PROBLEM TO SOLVE
Beginning with the line that holds "C7: 470nF (SIG2, SIG6) -> 470nF (+3V3, AGND)" and ending with the last line of the entries, please output each line exactly, apart from any pictures.

Version comparison data
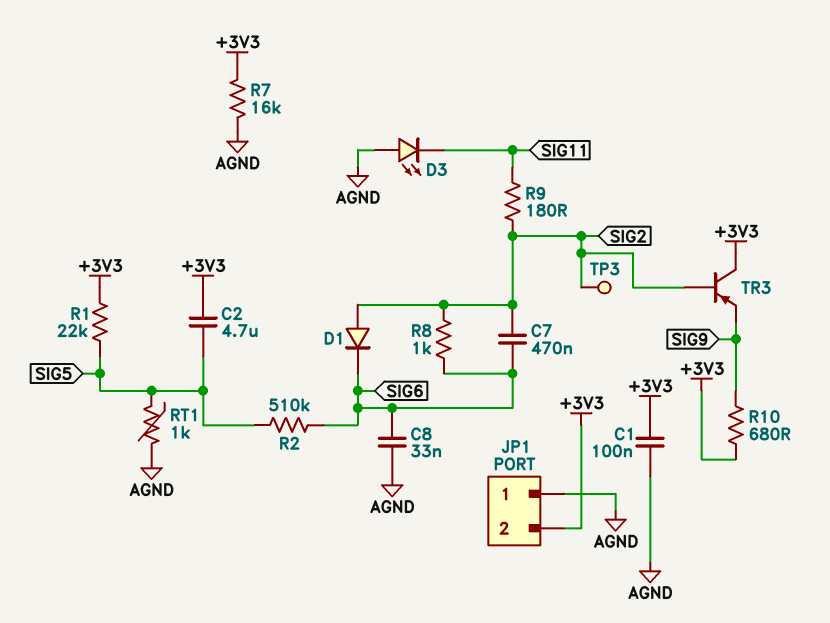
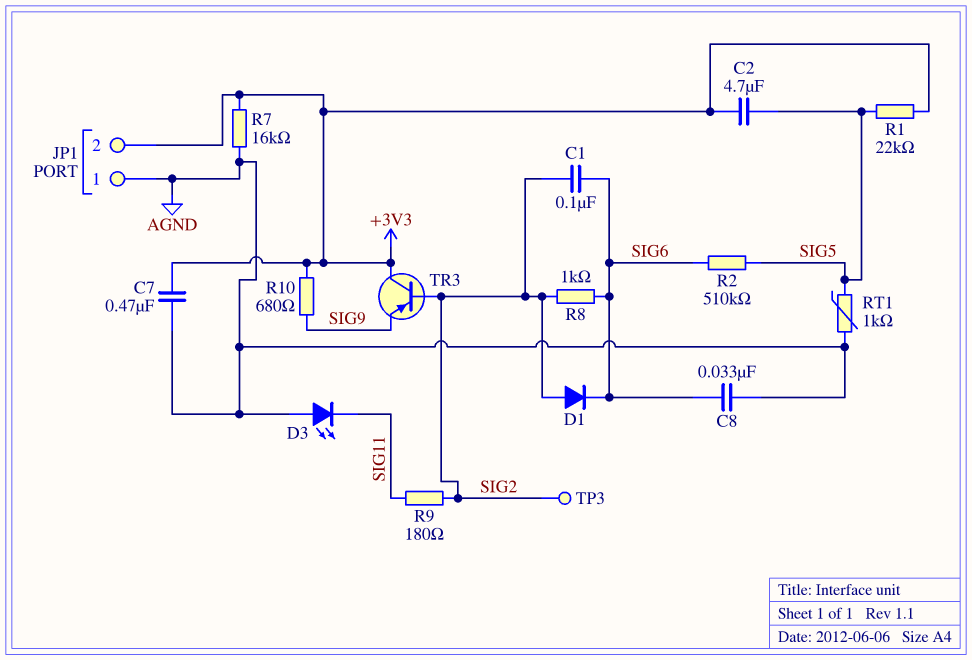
C1: 100nF (+3V3, AGND) -> 100nF (SIG2, SIG6)
C7: 470nF (SIG2, SIG6) -> 470nF (+3V3, AGND)

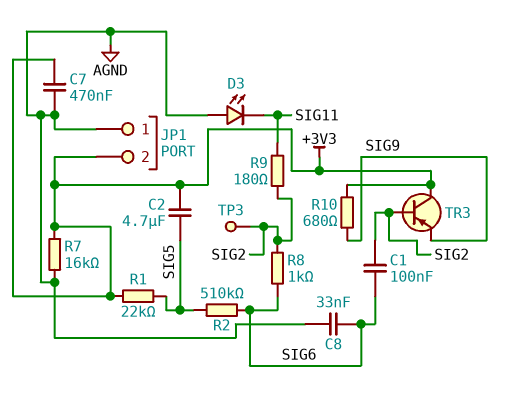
D1: diode (A SIG2, K SIG6) -> none
RT1: 1k (AGND, SIG5) -> none

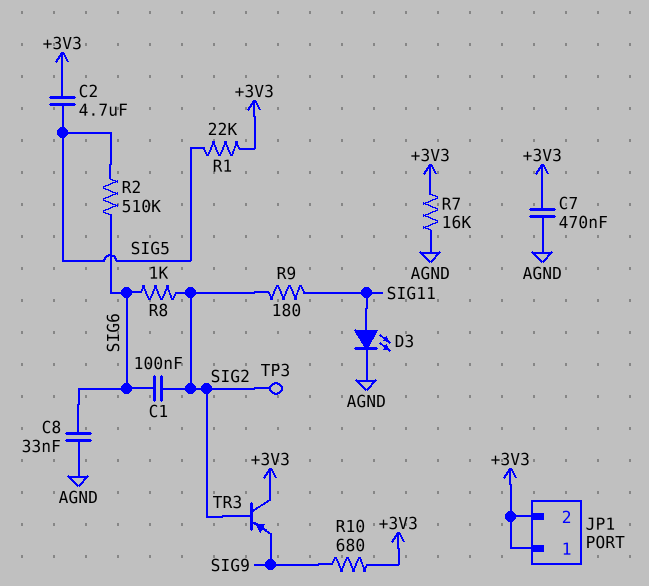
D3: LED (A AGND, K SIG11) -> LED (A SIG11, K AGND)
JP1 pin 1: AGND -> +3V3

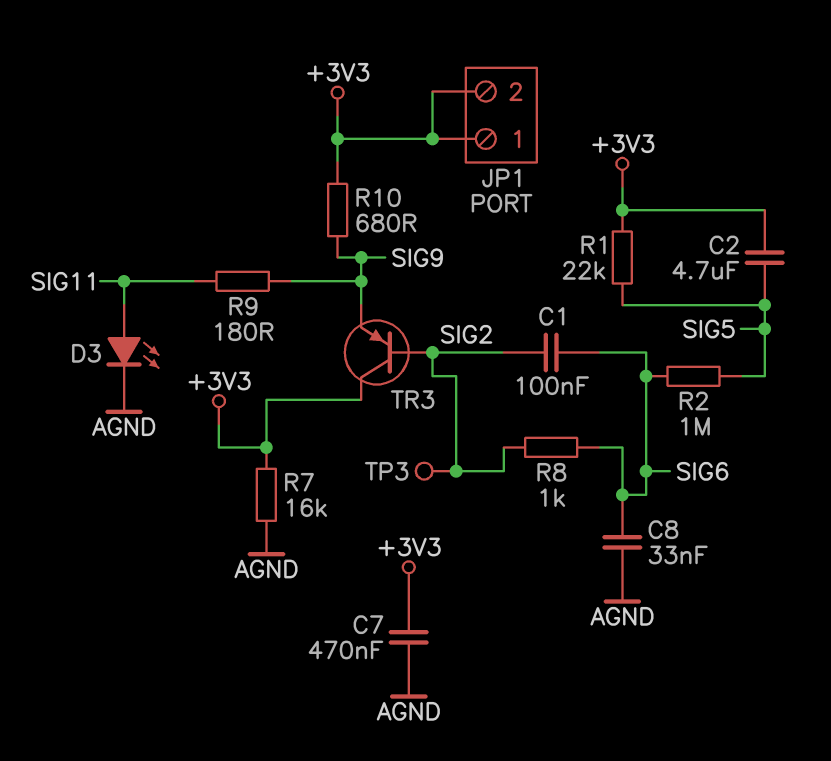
R2: 510k (SIG5, SIG6) -> 1M (SIG5, SIG6)
R9: 180 (SIG2, SIG11) -> 180 (SIG9, SIG11)

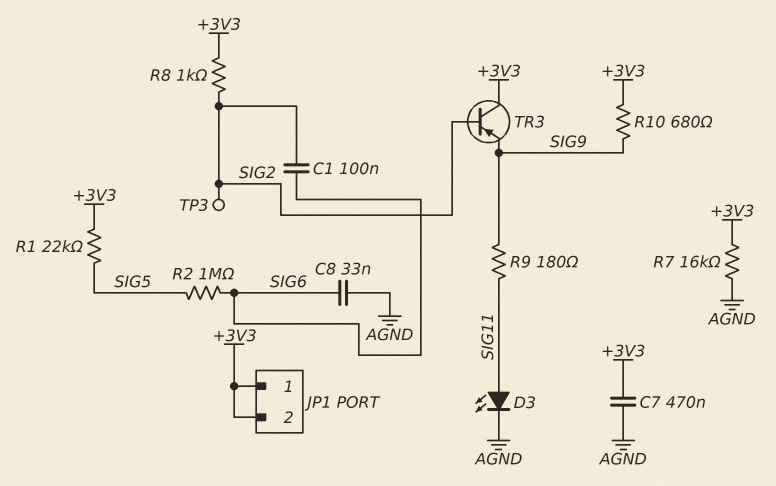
C2: 4.7uF (+3V3, SIG5) -> none
R8: 1k (SIG2, SIG6) -> 1k (+3V3, SIG2)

REPLY
C7: 470nF (SIG2, SIG6) -> 470nF (+3V3, AGND)

D1: diode (A SIG2, K SIG6) -> none
RT1: 1k (AGND, SIG5) -> none

D3: LED (A AGND, K SIG11) -> LED (A SIG11, K AGND)
JP1 pin 1: AGND -> +3V3

R2: 510k (SIG5, SIG6) -> 1M (SIG5, SIG6)
R9: 180 (SIG2, SIG11) -> 180 (SIG9, SIG11)

C2: 4.7uF (+3V3, SIG5) -> none
R8: 1k (SIG2, SIG6) -> 1k (+3V3, SIG2)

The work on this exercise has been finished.